THE TASK: Write out exactly the lines from the one containing "MIC pin OUT: D5 -> D0" through the last line of the records below, and no others.

EXERCISE MATERIAL:
....

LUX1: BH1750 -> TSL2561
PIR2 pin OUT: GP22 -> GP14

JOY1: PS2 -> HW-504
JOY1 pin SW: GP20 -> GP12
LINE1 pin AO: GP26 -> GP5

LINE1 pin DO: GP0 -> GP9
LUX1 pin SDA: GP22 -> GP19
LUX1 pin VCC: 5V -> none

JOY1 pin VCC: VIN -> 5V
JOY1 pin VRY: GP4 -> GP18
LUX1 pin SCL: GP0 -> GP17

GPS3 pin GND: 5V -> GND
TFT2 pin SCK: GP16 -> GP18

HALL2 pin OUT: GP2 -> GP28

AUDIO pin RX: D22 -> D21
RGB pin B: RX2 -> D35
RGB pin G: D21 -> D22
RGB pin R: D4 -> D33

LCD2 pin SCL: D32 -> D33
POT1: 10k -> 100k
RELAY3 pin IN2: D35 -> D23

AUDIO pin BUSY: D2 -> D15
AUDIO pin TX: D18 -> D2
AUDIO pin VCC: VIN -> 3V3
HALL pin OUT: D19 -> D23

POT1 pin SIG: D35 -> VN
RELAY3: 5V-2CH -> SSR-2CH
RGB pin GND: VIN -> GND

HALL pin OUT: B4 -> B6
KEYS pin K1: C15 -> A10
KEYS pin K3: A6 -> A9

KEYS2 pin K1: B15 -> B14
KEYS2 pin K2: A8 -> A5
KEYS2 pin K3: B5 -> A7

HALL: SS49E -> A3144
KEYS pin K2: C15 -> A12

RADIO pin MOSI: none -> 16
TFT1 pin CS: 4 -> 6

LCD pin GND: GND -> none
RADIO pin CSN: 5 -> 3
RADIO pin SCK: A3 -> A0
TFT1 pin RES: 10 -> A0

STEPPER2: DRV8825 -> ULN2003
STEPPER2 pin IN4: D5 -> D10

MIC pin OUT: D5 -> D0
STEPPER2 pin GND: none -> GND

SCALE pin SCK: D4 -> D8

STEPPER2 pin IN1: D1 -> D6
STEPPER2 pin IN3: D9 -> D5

....

RESULT BELOW:
MIC pin OUT: D5 -> D0
STEPPER2 pin GND: none -> GND

SCALE pin SCK: D4 -> D8

STEPPER2 pin IN1: D1 -> D6
STEPPER2 pin IN3: D9 -> D5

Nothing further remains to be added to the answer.